Problem description:
Edit the listing below by changing each "black diamond" to "gray square" and keeping every other line and word the same. Leave the picture lines out of your answer.

[Data records]

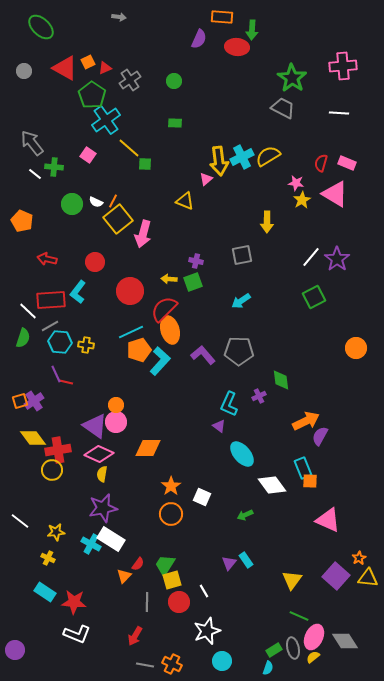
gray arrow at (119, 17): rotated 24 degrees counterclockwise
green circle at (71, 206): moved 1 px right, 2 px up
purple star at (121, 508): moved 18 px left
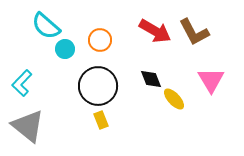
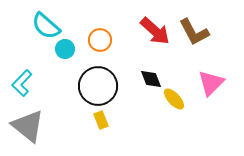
red arrow: rotated 12 degrees clockwise
pink triangle: moved 3 px down; rotated 16 degrees clockwise
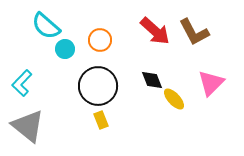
black diamond: moved 1 px right, 1 px down
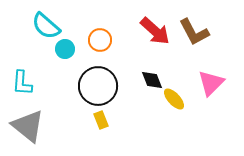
cyan L-shape: rotated 40 degrees counterclockwise
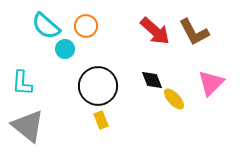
orange circle: moved 14 px left, 14 px up
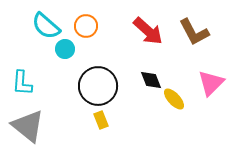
red arrow: moved 7 px left
black diamond: moved 1 px left
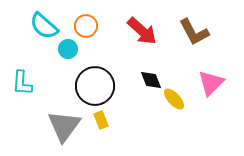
cyan semicircle: moved 2 px left
red arrow: moved 6 px left
cyan circle: moved 3 px right
black circle: moved 3 px left
gray triangle: moved 36 px right; rotated 27 degrees clockwise
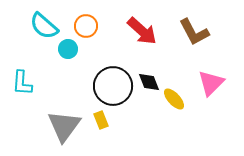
black diamond: moved 2 px left, 2 px down
black circle: moved 18 px right
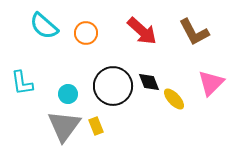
orange circle: moved 7 px down
cyan circle: moved 45 px down
cyan L-shape: rotated 12 degrees counterclockwise
yellow rectangle: moved 5 px left, 6 px down
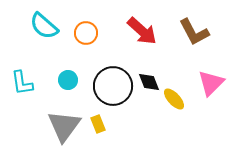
cyan circle: moved 14 px up
yellow rectangle: moved 2 px right, 2 px up
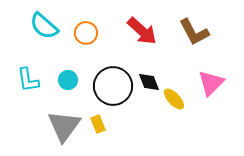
cyan L-shape: moved 6 px right, 3 px up
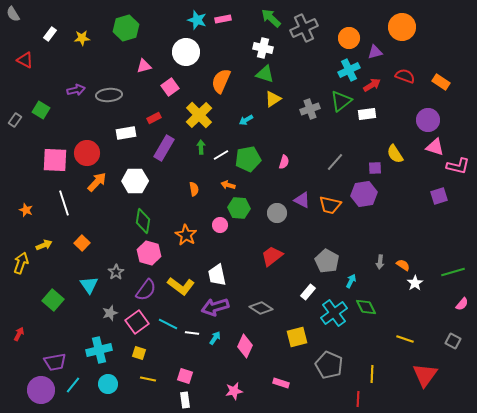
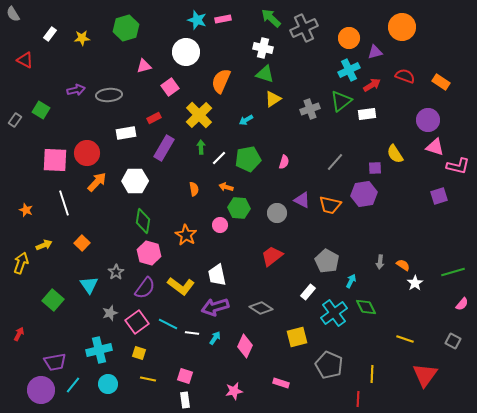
white line at (221, 155): moved 2 px left, 3 px down; rotated 14 degrees counterclockwise
orange arrow at (228, 185): moved 2 px left, 2 px down
purple semicircle at (146, 290): moved 1 px left, 2 px up
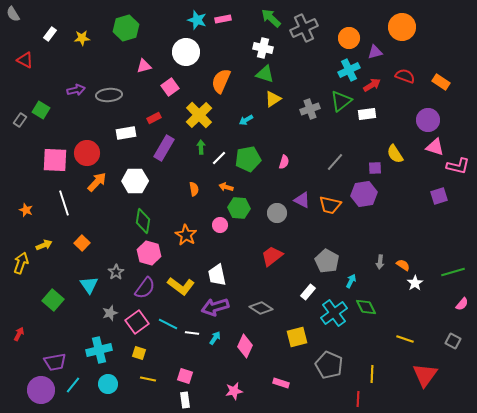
gray rectangle at (15, 120): moved 5 px right
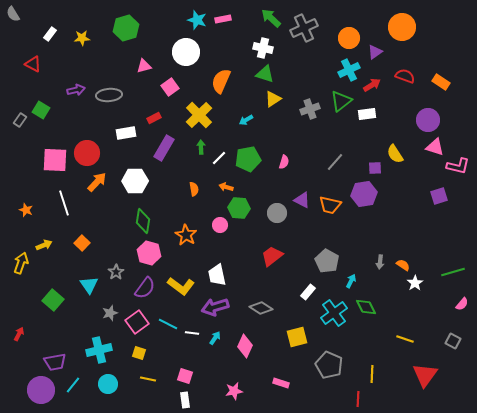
purple triangle at (375, 52): rotated 21 degrees counterclockwise
red triangle at (25, 60): moved 8 px right, 4 px down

The response:
gray arrow at (119, 17): rotated 24 degrees counterclockwise
green circle at (71, 206): moved 1 px right, 2 px up
purple star at (121, 508): moved 18 px left
red arrow: rotated 12 degrees clockwise
pink triangle: moved 3 px down; rotated 16 degrees clockwise
gray square: moved 1 px right, 1 px down
cyan L-shape: rotated 40 degrees counterclockwise
orange circle: moved 14 px left, 14 px up
red arrow: moved 7 px left
gray square: moved 1 px left
cyan semicircle: moved 2 px left
red arrow: moved 6 px left
cyan circle: moved 3 px right
black circle: moved 3 px left
gray triangle: moved 36 px right; rotated 27 degrees clockwise
gray square: moved 2 px left, 2 px down
black circle: moved 18 px right
orange circle: moved 7 px down
cyan circle: moved 45 px down
cyan L-shape: rotated 12 degrees counterclockwise
yellow rectangle: moved 5 px left, 6 px down
cyan circle: moved 14 px up
yellow rectangle: moved 2 px right, 2 px up
cyan L-shape: moved 6 px right, 3 px up
white line at (221, 155): moved 2 px left, 3 px down; rotated 14 degrees counterclockwise
orange arrow at (228, 185): moved 2 px left, 2 px down
purple semicircle at (146, 290): moved 1 px left, 2 px up
gray rectangle at (15, 120): moved 5 px right
purple triangle at (375, 52): rotated 21 degrees counterclockwise
red triangle at (25, 60): moved 8 px right, 4 px down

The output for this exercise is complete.